◆ Do this:
Print the lines from the one containing "Positioned in front is point (848, 627)." through the one containing "Task: Click on", reproducing them verbatim.

◆ Information given:
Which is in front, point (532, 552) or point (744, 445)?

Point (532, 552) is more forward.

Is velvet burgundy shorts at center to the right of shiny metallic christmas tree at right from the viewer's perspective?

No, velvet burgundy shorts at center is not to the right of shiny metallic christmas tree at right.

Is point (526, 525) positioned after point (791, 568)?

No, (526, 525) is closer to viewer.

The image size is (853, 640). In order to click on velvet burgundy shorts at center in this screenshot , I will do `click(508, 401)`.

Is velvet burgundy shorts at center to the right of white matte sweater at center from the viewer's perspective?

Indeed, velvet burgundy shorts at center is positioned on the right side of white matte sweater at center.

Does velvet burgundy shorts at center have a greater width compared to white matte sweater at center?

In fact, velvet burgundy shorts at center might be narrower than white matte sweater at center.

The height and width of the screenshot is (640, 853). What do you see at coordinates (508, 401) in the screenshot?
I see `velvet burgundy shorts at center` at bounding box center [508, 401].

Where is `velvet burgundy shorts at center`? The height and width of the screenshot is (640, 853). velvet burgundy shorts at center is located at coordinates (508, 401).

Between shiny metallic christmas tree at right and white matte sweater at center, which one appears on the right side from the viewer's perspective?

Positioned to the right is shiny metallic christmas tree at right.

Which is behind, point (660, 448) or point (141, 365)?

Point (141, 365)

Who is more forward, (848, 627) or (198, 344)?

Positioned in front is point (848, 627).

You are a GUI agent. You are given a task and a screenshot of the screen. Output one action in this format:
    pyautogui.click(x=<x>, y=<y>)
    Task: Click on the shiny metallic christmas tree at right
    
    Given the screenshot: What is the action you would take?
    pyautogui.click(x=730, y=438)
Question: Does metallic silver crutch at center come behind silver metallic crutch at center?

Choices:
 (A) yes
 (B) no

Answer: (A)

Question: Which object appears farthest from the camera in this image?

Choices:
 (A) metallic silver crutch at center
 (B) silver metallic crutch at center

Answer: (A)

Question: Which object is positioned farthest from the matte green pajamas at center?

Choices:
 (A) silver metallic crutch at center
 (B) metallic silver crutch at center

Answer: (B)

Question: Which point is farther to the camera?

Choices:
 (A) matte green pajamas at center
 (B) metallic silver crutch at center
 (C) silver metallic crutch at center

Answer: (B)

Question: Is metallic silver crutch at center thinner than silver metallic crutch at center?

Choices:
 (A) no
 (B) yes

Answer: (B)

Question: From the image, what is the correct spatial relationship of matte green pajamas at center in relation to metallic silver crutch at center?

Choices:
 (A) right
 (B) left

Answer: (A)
---
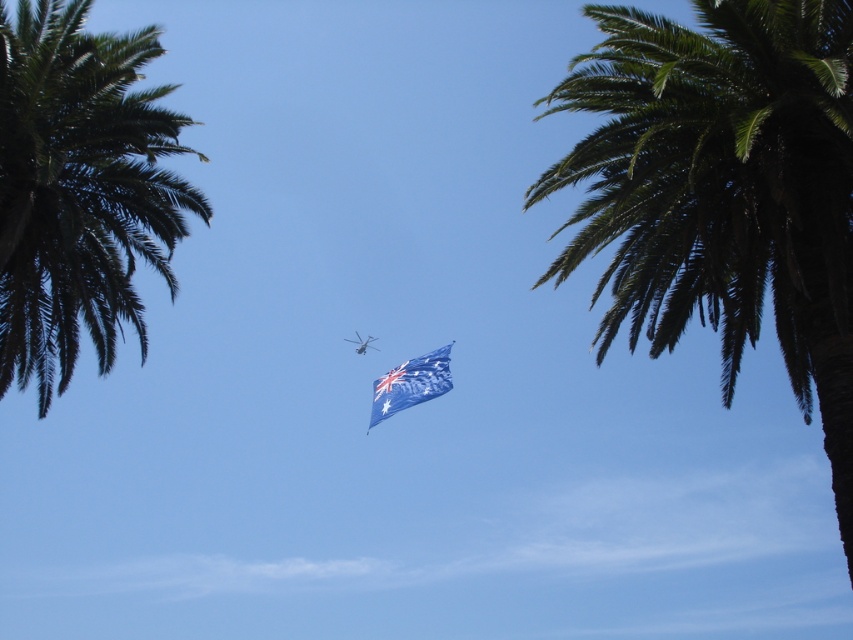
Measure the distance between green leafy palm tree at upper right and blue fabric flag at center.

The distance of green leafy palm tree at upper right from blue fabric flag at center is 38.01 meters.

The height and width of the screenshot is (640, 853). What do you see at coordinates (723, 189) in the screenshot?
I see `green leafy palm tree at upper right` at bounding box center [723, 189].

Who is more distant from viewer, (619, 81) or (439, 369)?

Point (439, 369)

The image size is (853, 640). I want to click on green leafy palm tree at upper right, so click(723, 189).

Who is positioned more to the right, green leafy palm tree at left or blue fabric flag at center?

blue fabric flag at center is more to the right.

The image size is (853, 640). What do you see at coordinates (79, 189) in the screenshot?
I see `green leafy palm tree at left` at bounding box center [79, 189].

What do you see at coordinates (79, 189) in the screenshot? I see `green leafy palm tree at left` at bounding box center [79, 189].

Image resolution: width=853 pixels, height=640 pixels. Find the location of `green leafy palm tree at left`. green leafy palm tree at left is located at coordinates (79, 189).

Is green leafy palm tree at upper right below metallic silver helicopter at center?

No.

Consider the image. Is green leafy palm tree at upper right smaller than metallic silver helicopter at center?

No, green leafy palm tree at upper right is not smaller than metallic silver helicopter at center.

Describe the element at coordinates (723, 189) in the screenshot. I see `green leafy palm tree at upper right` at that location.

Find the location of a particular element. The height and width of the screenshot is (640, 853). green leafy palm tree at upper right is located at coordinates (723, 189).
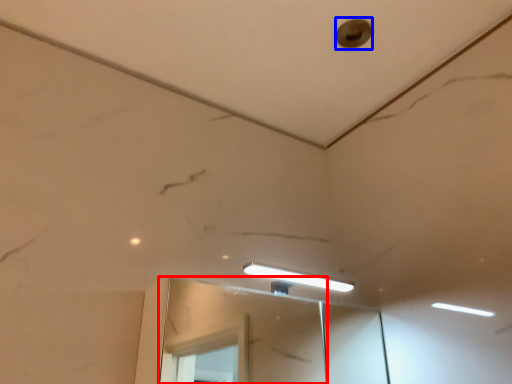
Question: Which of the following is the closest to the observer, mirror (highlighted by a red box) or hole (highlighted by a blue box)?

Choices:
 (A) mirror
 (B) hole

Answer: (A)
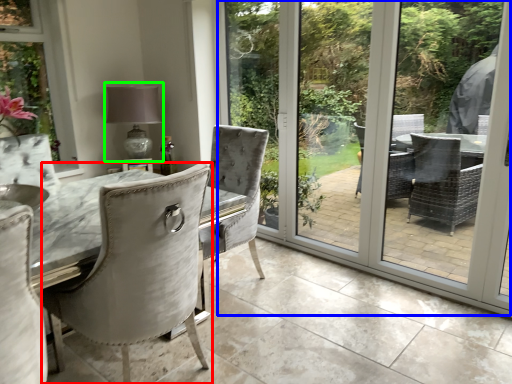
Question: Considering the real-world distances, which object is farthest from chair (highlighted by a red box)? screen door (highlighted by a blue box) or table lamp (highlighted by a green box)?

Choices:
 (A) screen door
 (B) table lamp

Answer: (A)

◆ Output below:
Positioned in front is point (848, 627).

You are a GUI agent. You are given a task and a screenshot of the screen. Output one action in this format:
    pyautogui.click(x=<x>, y=<y>)
    Task: Click on the shiny metallic christmas tree at right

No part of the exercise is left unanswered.